Transcribe the data that follows in full. Leave out the pictures.

= MATERIAL PROVIDED =
______
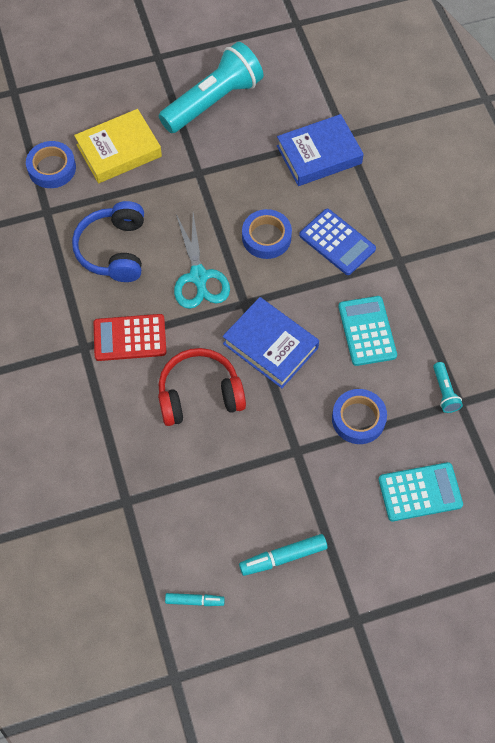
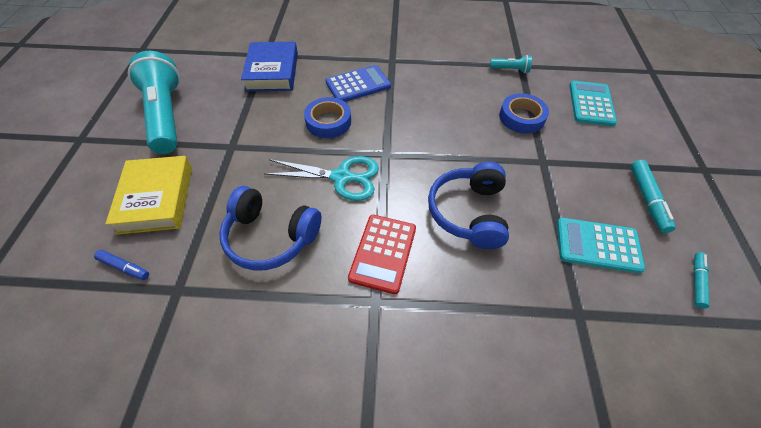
camera: 70 degrees left, 10 degrees down
(52, 168) = (124, 267): blue tape -> blue marker
(199, 394) = (469, 213): red headphones -> blue headphones
(270, 346) = (436, 149): blue book -> none
(367, 331) = (445, 91): turquoise calculator -> turquoise calculator (598, 245)

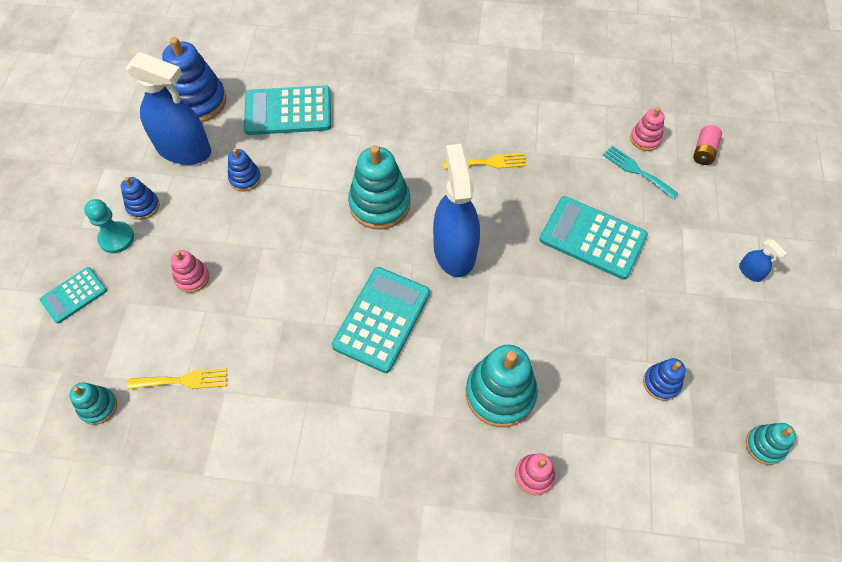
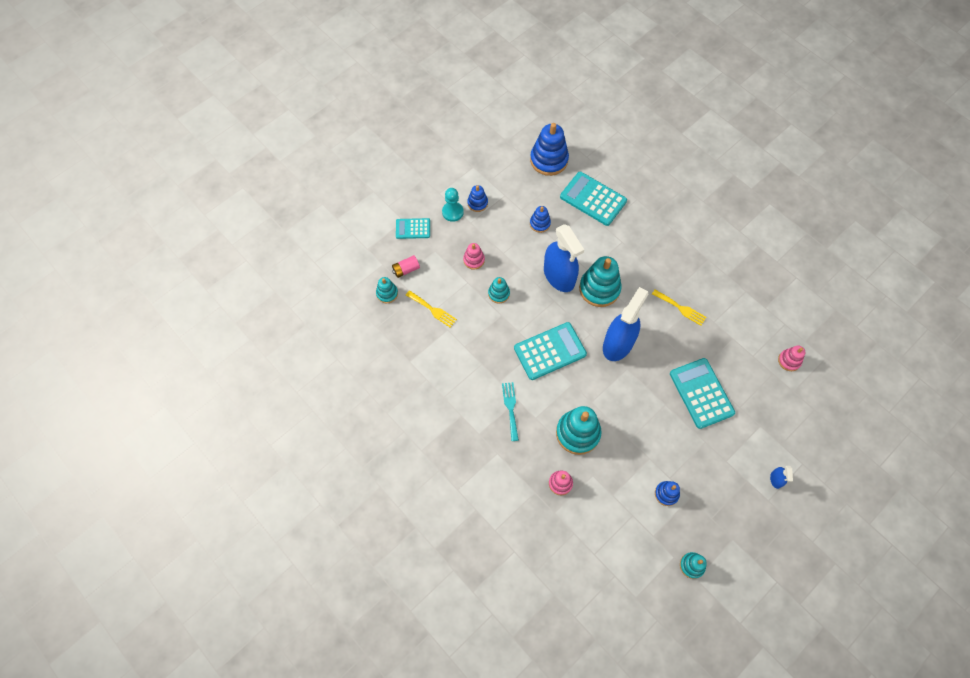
camera: 40 degrees right, 5 degrees up
(184, 149) = (520, 184): blue spray bottle -> blue spray bottle (559, 276)
(259, 296) = (498, 293): none -> turquoise stacking toy
(636, 171) = (765, 375): turquoise fork -> turquoise fork (510, 408)
(704, 151) = (819, 394): pink battery -> pink battery (406, 270)

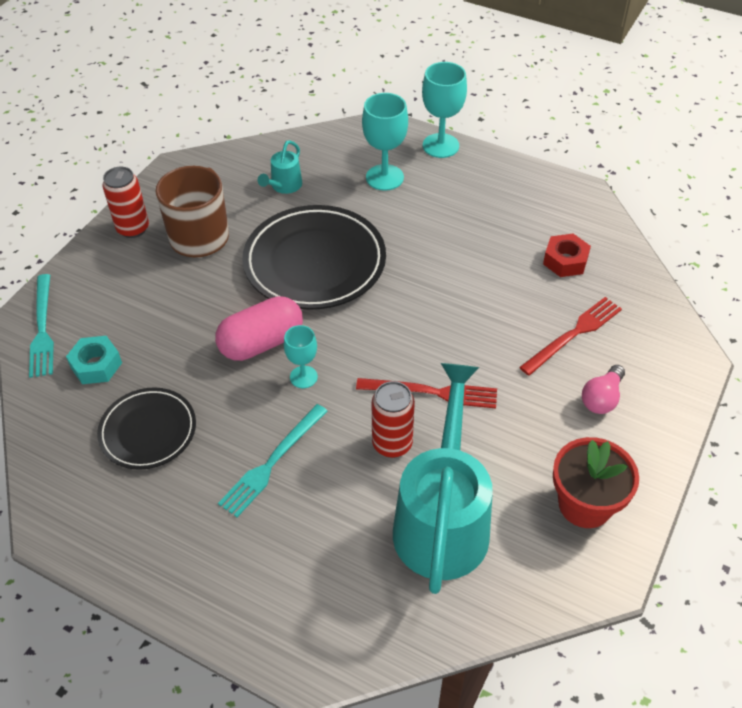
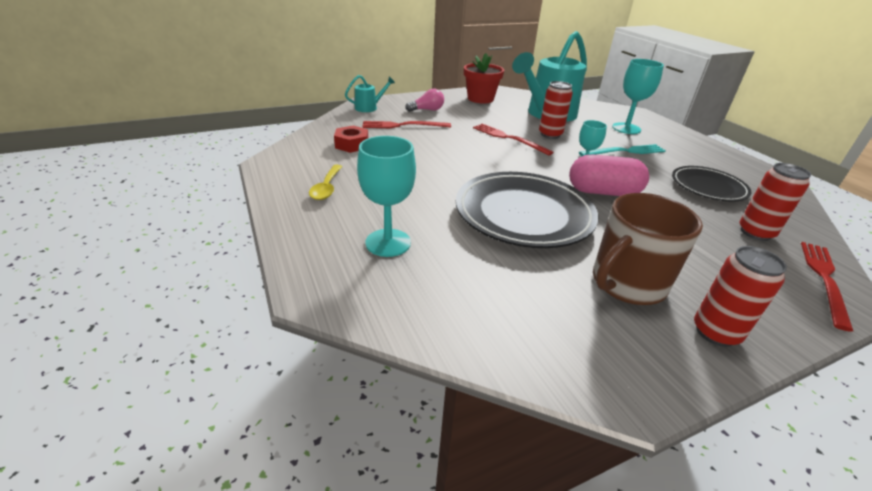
camera: 145 degrees left, 15 degrees down
(42, 328) = (824, 279): turquoise fork -> red fork
(96, 365) = (755, 232): turquoise nut -> red can
(284, 186) = (498, 287): turquoise watering can -> turquoise watering can (369, 108)
(440, 146) = (296, 241): turquoise goblet -> turquoise goblet (626, 128)
(495, 196) = (327, 188): none -> yellow spoon

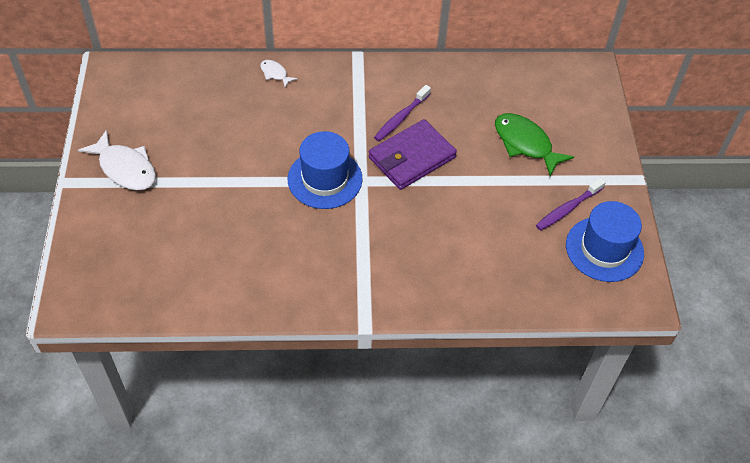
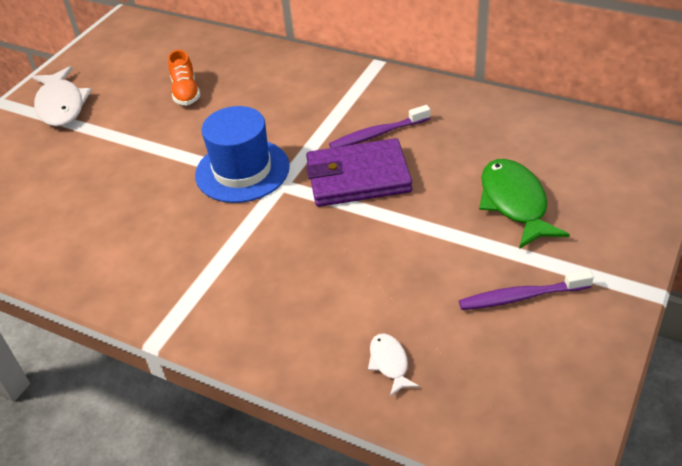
camera: 35 degrees right, 10 degrees down
(224, 124) = (186, 92): none -> orange shoe
(275, 74) = (275, 60): white fish -> white fish (389, 363)
(604, 249) = (541, 367): blue hat -> none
______
= TASK OUTPUT =
camera: 70 degrees left, 10 degrees down
(52, 168) = (124, 267): blue tape -> blue marker
(199, 394) = (469, 213): red headphones -> blue headphones
(270, 346) = (436, 149): blue book -> none
(367, 331) = (445, 91): turquoise calculator -> turquoise calculator (598, 245)

camera: 40 degrees right, 5 degrees up
(184, 149) = (520, 184): blue spray bottle -> blue spray bottle (559, 276)
(259, 296) = (498, 293): none -> turquoise stacking toy
(636, 171) = (765, 375): turquoise fork -> turquoise fork (510, 408)
(704, 151) = (819, 394): pink battery -> pink battery (406, 270)

camera: 145 degrees left, 15 degrees down
(42, 328) = (824, 279): turquoise fork -> red fork
(96, 365) = (755, 232): turquoise nut -> red can
(284, 186) = (498, 287): turquoise watering can -> turquoise watering can (369, 108)
(440, 146) = (296, 241): turquoise goblet -> turquoise goblet (626, 128)
(495, 196) = (327, 188): none -> yellow spoon

camera: 35 degrees right, 10 degrees down
(224, 124) = (186, 92): none -> orange shoe
(275, 74) = (275, 60): white fish -> white fish (389, 363)
(604, 249) = (541, 367): blue hat -> none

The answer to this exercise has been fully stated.